| ABOUT THIS TASK |
Copy the entries below word for word, but omit any pictures they contain.

Excerpts from a dataset
———

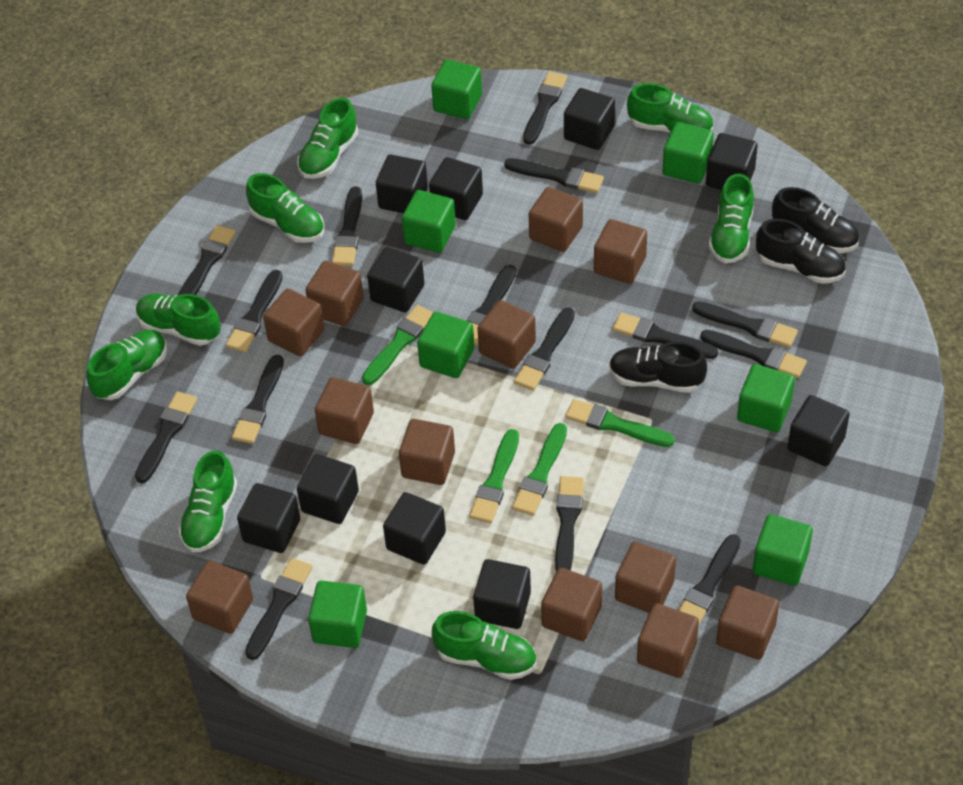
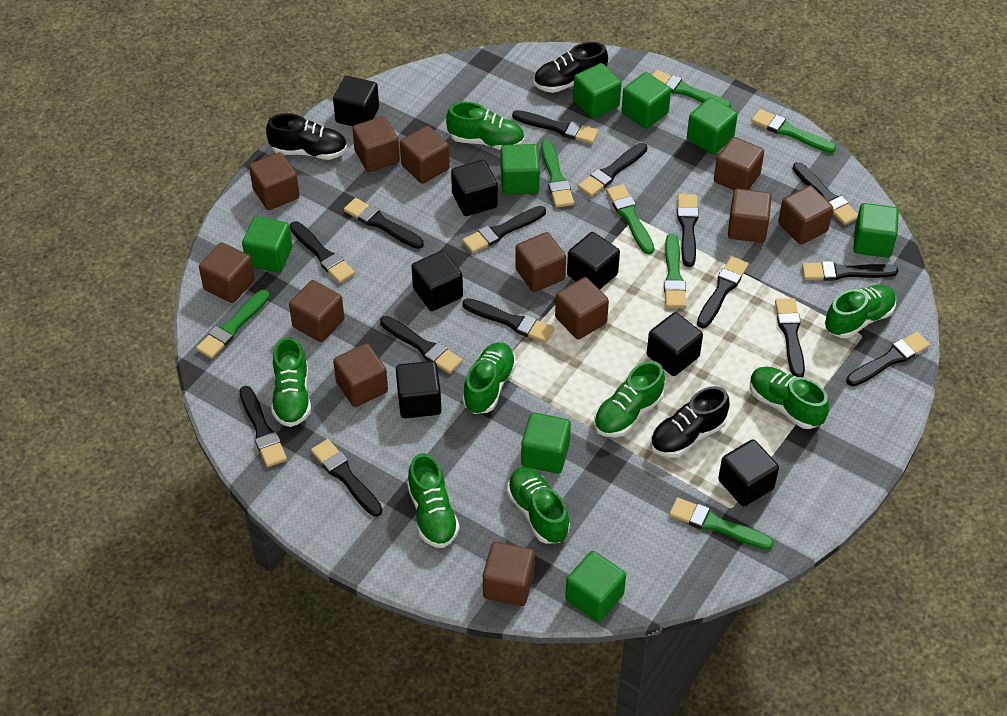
black cube: 10 -> 7
green brush: 4 -> 7
green cube: 7 -> 8

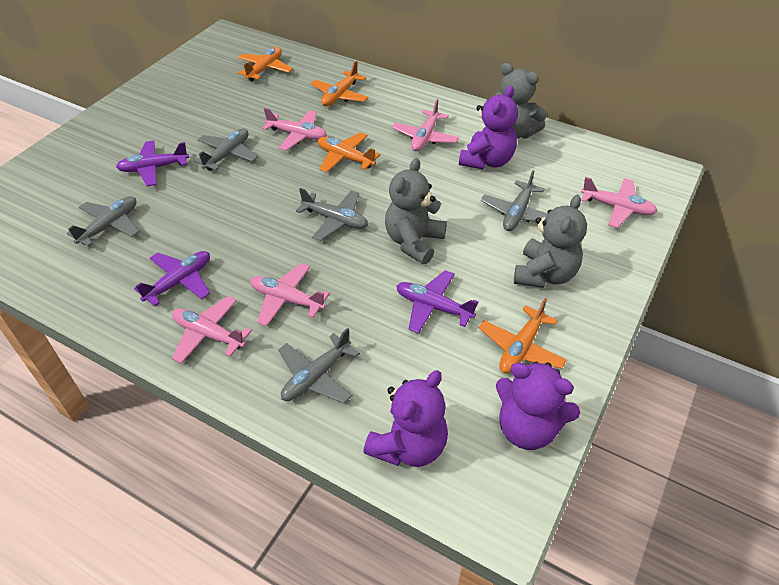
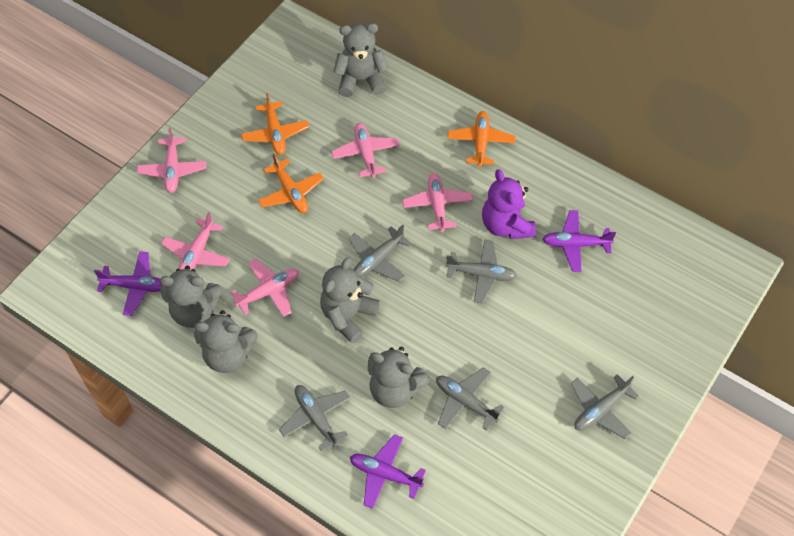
grey teddy bear: 3 -> 5
orange plane: 4 -> 3
purple teddy bear: 3 -> 1

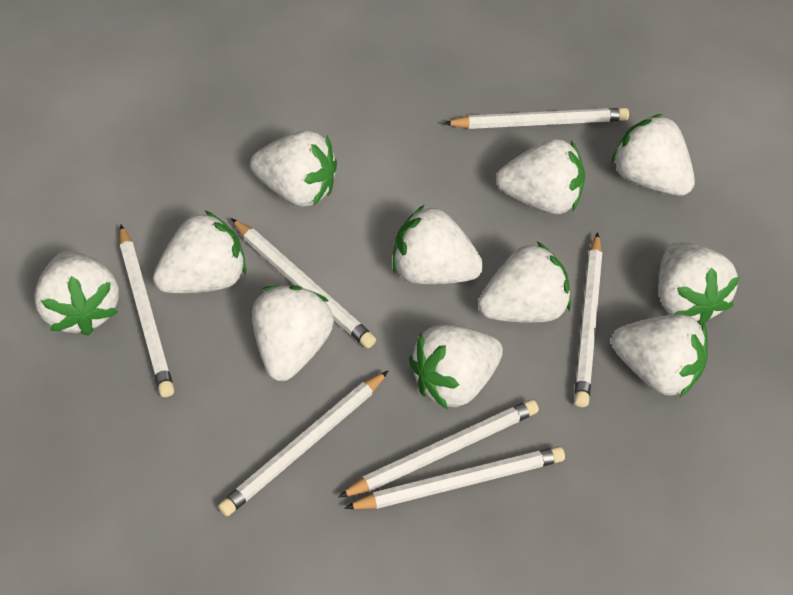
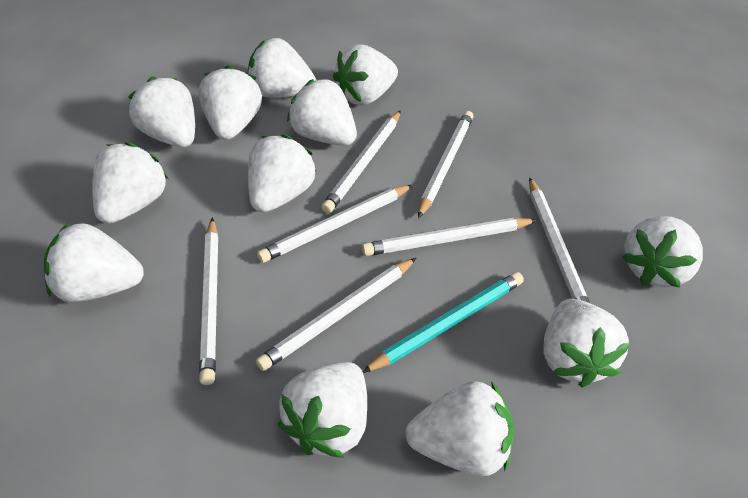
turquoise pencil: 0 -> 1
white strawberry: 11 -> 12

———

| ANSWER TO THE PROBLEM |
black cube: 10 -> 7
green brush: 4 -> 7
green cube: 7 -> 8

grey teddy bear: 3 -> 5
orange plane: 4 -> 3
purple teddy bear: 3 -> 1

turquoise pencil: 0 -> 1
white strawberry: 11 -> 12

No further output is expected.